::: Provided information :::

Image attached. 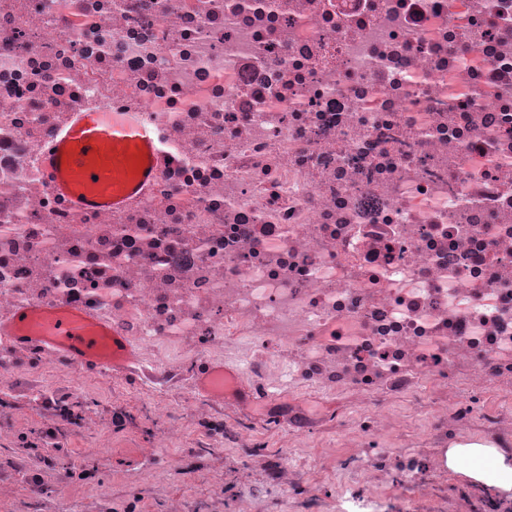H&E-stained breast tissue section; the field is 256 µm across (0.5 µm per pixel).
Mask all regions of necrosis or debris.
<instances>
[{"instance_id": "4bbe7bcc", "label": "necrosis or debris", "mask_w": 512, "mask_h": 512, "mask_svg": "<svg viewBox=\"0 0 512 512\" xmlns=\"http://www.w3.org/2000/svg\"><path fill=\"white\" fill-rule=\"evenodd\" d=\"M101 105L163 159L89 209L42 159ZM20 309L0 512H116L96 462L129 417L139 485L189 470L242 512L324 485L512 512L444 459L512 447V0H0V323ZM72 313L89 356L44 335ZM451 444L448 445V448ZM490 446H483L480 444H465L455 445L453 448H449L446 454V463L448 468L464 472L473 477H478L477 474L470 471L467 466V456L479 448H489Z\"/></svg>"}]
</instances>
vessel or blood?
Listing matches in <instances>:
<instances>
[{
    "instance_id": "vessel-or-blood-1",
    "label": "vessel or blood",
    "mask_w": 512,
    "mask_h": 512,
    "mask_svg": "<svg viewBox=\"0 0 512 512\" xmlns=\"http://www.w3.org/2000/svg\"><path fill=\"white\" fill-rule=\"evenodd\" d=\"M144 150L160 156L152 128L135 113L114 110H88L75 116L64 137L45 153V167L58 176L56 187L70 194L75 183L94 185L105 177L103 165L125 154ZM56 345L71 356L92 353L96 339L78 319L54 320L49 331Z\"/></svg>"
}]
</instances>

:::

◆ What you will do: Everything from the line containing "Mask all regions of necrosis or debris." through the last line of the records must be given again exactly; leave out all other lines.

◆ Written response:
Mask all regions of necrosis or debris.
<instances>
[{"instance_id": "4bbe7bcc", "label": "necrosis or debris", "mask_w": 512, "mask_h": 512, "mask_svg": "<svg viewBox=\"0 0 512 512\" xmlns=\"http://www.w3.org/2000/svg\"><path fill=\"white\" fill-rule=\"evenodd\" d=\"M101 105L163 159L89 209L42 159ZM20 309L0 512H116L96 462L129 417L139 485L189 470L242 512L324 485L512 512L444 459L512 447V0H0V323ZM72 313L89 356L44 335ZM451 444L448 445V448ZM490 446H483L480 444H465L455 445L453 448H449L446 454V463L448 468L464 472L473 477H478L477 474L470 471L467 466V456L479 448H489Z\"/></svg>"}]
</instances>
vessel or blood?
Listing matches in <instances>:
<instances>
[{
    "instance_id": "vessel-or-blood-1",
    "label": "vessel or blood",
    "mask_w": 512,
    "mask_h": 512,
    "mask_svg": "<svg viewBox=\"0 0 512 512\" xmlns=\"http://www.w3.org/2000/svg\"><path fill=\"white\" fill-rule=\"evenodd\" d=\"M144 150L160 156L152 128L135 113L114 110H88L75 116L64 137L45 153V167L58 176L56 187L70 194L75 183L94 185L105 177L103 165L125 154ZM56 345L71 356L92 353L96 339L78 319L54 320L49 331Z\"/></svg>"
}]
</instances>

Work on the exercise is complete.